When you transcribe the listing that follows, keep every line exact and skip any picture.

[[ Data shown open ]]

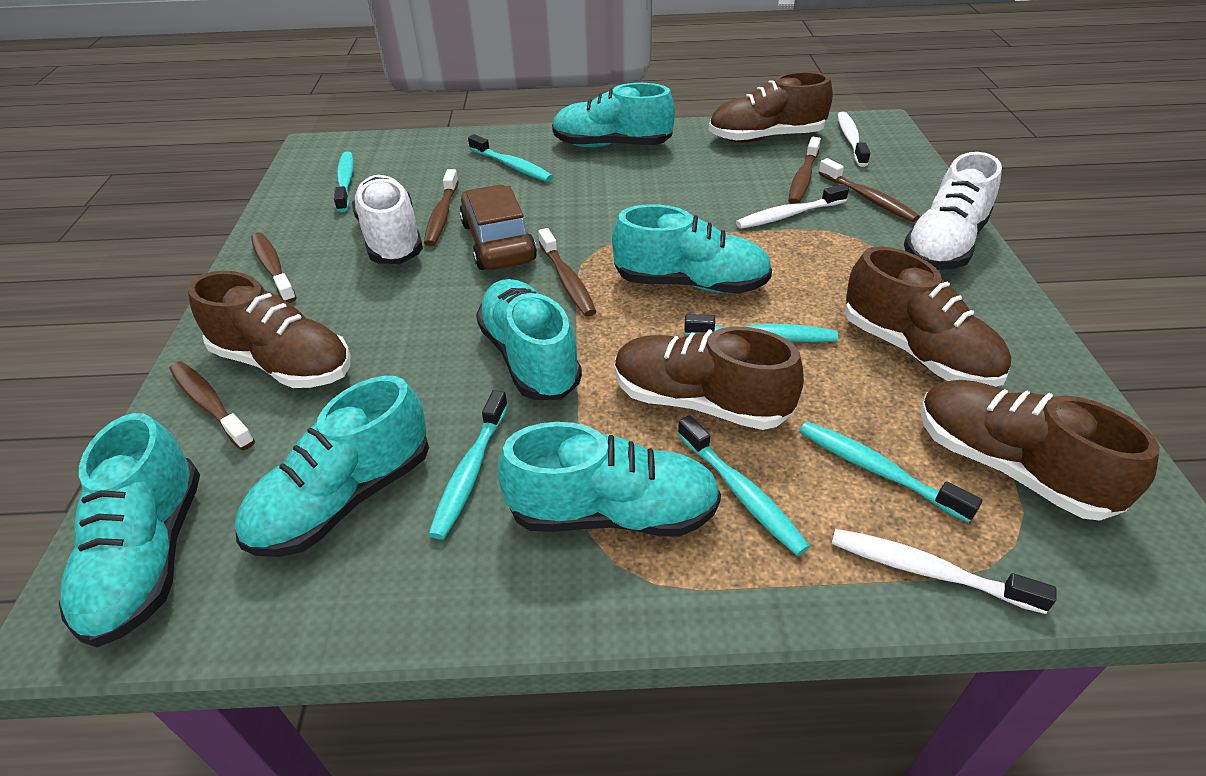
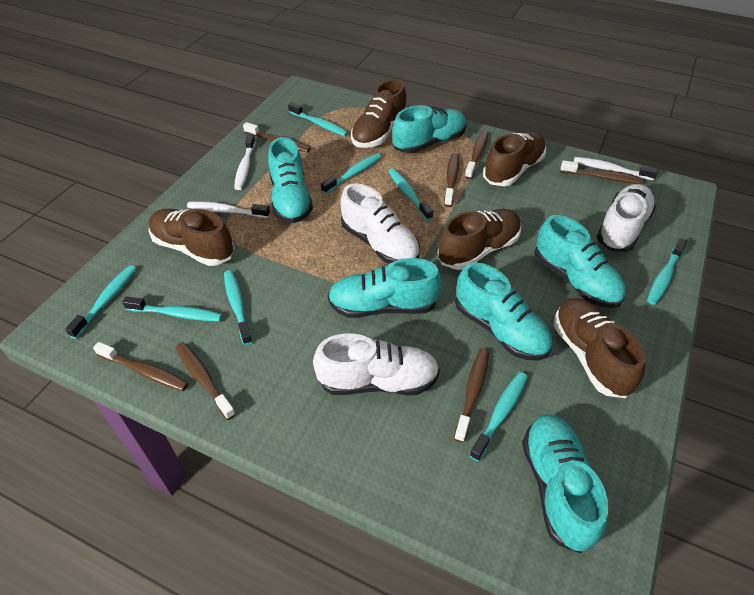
brown car: 1 -> 0
brown toothbrush: 6 -> 7
turquoise toothbrush: 6 -> 8
white shoe: 2 -> 3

[[ Data shown closed ]]

> _Answer section_:
brown car: 1 -> 0
brown toothbrush: 6 -> 7
turquoise toothbrush: 6 -> 8
white shoe: 2 -> 3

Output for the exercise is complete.